--- begin ---

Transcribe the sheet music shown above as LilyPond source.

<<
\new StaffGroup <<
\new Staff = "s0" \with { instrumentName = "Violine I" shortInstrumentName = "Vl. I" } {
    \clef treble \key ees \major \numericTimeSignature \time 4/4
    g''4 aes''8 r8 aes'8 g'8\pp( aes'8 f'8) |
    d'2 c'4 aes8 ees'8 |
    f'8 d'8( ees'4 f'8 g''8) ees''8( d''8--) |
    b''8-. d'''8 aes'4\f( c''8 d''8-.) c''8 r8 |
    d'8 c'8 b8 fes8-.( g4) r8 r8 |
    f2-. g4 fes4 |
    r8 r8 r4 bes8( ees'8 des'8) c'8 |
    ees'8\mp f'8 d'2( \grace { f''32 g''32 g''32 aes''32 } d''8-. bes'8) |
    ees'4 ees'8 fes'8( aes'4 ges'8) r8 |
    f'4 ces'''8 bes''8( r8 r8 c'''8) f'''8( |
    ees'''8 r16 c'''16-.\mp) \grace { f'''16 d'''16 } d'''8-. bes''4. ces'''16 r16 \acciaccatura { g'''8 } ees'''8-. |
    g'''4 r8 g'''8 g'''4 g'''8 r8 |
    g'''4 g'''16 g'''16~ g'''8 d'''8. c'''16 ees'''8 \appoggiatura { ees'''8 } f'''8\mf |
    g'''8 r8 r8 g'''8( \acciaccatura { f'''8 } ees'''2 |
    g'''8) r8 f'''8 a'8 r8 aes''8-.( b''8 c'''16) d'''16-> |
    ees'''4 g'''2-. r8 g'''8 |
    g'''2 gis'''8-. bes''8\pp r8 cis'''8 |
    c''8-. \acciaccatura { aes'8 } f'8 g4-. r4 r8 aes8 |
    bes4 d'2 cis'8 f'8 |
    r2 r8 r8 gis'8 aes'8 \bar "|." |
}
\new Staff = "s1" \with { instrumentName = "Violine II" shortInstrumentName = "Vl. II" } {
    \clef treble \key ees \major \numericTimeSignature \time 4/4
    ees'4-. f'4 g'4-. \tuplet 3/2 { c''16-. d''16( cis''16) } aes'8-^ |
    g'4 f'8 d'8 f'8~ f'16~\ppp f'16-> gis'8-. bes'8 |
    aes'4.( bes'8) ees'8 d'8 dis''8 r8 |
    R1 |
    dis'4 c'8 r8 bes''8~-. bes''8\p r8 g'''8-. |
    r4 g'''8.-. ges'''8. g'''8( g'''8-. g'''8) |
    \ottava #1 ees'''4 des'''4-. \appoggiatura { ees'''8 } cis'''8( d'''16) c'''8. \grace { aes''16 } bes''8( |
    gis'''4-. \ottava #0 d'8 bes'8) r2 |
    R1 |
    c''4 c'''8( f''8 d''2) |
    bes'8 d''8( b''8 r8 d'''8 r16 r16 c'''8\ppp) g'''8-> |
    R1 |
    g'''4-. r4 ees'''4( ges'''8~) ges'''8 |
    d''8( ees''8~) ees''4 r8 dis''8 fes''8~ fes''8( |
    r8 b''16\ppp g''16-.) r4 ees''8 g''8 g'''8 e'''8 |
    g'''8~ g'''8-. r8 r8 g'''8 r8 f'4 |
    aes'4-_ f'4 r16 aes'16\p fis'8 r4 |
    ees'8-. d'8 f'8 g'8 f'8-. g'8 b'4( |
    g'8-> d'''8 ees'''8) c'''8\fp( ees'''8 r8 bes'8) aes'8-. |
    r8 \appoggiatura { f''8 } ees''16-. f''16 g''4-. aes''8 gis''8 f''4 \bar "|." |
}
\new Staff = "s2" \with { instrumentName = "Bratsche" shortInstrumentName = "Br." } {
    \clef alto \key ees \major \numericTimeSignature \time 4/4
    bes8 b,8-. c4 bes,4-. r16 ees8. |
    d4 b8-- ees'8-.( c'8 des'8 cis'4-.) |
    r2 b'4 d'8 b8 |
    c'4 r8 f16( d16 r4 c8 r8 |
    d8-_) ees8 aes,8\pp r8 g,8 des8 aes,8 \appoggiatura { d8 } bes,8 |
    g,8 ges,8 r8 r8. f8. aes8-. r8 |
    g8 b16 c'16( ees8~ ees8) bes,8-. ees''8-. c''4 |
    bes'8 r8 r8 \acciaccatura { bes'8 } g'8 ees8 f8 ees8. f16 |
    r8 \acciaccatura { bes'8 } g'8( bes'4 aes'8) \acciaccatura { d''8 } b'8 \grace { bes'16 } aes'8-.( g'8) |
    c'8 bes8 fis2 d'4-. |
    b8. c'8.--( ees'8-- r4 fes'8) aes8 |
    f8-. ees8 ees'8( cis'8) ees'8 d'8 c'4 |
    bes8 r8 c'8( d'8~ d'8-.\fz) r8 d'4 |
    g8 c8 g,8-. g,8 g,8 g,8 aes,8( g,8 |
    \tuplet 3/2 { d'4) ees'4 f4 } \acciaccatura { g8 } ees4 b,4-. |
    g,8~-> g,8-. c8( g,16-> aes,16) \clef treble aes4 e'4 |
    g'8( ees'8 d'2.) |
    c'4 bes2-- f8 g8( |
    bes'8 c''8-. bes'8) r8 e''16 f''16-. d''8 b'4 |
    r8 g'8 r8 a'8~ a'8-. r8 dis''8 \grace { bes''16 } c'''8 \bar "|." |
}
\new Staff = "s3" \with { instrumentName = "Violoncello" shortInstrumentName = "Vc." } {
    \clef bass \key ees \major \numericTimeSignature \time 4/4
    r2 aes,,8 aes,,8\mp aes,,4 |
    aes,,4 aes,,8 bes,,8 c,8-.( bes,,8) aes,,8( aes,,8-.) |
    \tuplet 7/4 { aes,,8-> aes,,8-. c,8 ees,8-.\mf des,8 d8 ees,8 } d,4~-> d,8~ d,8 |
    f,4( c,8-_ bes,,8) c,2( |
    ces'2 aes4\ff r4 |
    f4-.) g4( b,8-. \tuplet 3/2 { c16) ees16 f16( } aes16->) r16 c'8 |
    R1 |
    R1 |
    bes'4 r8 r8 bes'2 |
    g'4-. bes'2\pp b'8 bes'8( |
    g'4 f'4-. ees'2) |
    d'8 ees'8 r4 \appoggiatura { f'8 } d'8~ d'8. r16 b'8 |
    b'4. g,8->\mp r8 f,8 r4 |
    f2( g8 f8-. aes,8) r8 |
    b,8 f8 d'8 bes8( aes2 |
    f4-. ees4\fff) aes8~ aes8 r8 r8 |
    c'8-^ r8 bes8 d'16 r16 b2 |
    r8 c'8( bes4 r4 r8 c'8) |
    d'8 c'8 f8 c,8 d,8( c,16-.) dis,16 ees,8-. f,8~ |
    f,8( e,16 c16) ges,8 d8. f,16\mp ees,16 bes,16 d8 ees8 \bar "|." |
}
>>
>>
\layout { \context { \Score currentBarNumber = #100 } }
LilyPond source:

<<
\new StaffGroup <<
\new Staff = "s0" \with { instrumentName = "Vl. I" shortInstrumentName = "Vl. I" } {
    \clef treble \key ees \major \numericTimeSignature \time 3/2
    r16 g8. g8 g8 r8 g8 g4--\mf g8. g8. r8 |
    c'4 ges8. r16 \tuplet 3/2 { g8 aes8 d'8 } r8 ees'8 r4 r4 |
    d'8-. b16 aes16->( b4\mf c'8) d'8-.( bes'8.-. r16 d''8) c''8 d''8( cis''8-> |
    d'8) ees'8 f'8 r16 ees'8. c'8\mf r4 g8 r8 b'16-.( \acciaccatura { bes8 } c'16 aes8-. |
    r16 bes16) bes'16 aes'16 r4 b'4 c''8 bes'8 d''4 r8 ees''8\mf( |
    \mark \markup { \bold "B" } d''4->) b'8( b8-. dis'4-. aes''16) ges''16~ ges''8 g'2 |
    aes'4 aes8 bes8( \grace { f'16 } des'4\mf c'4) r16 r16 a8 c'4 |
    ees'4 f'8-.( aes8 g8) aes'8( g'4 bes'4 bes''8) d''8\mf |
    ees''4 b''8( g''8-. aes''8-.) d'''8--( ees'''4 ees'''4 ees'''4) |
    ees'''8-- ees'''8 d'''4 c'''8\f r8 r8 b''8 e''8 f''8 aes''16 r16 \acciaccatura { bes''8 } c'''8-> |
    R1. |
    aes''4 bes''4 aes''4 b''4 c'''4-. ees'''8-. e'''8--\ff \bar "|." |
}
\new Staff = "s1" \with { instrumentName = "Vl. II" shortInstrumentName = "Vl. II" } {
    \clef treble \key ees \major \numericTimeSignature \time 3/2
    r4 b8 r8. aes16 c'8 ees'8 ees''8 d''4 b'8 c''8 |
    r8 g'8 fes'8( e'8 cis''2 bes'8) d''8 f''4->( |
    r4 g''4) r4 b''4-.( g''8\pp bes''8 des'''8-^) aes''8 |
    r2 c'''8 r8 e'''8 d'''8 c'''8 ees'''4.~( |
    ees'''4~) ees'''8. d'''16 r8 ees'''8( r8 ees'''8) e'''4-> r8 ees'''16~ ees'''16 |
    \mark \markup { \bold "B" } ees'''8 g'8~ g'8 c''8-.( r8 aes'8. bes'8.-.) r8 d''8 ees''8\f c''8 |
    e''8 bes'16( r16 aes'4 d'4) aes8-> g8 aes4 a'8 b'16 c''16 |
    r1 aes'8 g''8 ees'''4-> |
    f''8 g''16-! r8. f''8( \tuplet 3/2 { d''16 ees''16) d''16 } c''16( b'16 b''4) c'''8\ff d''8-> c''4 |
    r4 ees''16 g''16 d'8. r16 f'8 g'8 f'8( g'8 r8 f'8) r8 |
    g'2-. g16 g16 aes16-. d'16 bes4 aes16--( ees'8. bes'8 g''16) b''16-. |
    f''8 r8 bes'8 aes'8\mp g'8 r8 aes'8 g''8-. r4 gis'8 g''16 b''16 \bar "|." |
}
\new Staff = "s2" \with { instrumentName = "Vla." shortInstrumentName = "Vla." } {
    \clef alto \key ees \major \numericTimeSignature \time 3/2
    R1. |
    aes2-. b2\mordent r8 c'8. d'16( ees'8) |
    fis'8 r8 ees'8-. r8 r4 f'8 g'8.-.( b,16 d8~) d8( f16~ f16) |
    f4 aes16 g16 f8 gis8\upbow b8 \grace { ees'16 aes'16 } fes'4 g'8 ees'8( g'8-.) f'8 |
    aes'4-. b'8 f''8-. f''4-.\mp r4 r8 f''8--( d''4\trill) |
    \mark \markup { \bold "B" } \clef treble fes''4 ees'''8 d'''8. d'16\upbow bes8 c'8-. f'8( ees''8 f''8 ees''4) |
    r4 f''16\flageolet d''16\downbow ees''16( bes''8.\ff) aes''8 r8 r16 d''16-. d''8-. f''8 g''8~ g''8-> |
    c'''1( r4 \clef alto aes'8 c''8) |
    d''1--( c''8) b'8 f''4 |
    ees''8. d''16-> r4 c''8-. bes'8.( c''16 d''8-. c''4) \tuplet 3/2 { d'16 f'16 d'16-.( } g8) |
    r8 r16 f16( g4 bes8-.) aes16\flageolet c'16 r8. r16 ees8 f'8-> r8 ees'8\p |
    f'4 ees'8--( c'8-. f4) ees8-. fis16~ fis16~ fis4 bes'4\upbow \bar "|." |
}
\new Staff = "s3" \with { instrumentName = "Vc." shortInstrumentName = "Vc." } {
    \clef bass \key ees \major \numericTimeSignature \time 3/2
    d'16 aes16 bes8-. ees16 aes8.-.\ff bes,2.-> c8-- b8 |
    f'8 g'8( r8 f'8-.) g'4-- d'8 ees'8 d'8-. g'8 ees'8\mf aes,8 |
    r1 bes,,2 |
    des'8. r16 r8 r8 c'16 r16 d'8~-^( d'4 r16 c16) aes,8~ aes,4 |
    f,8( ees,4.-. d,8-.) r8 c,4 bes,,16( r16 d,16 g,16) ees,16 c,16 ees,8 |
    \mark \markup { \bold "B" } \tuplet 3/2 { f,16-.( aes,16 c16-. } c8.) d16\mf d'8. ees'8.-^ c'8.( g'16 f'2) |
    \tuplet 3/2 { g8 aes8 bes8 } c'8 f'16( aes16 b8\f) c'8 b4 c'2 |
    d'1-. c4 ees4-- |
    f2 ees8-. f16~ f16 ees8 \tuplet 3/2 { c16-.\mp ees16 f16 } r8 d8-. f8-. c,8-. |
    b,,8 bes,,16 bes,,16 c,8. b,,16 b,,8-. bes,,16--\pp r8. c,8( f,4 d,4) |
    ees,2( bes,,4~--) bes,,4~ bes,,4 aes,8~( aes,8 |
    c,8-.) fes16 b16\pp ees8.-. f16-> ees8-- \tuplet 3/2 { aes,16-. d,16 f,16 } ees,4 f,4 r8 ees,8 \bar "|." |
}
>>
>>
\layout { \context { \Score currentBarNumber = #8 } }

--- end ---

TASK DETAILS> List every line above that contains the string "flageolet", treating uppercase and lowercase letters as different.

ANSWER FOR THIS EXERCISE>
    r4 f''16\flageolet d''16\downbow ees''16( bes''8.\ff) aes''8 r8 r16 d''16-. d''8-. f''8 g''8~ g''8-> |
    r8 r16 f16( g4 bes8-.) aes16\flageolet c'16 r8. r16 ees8 f'8-> r8 ees'8\p |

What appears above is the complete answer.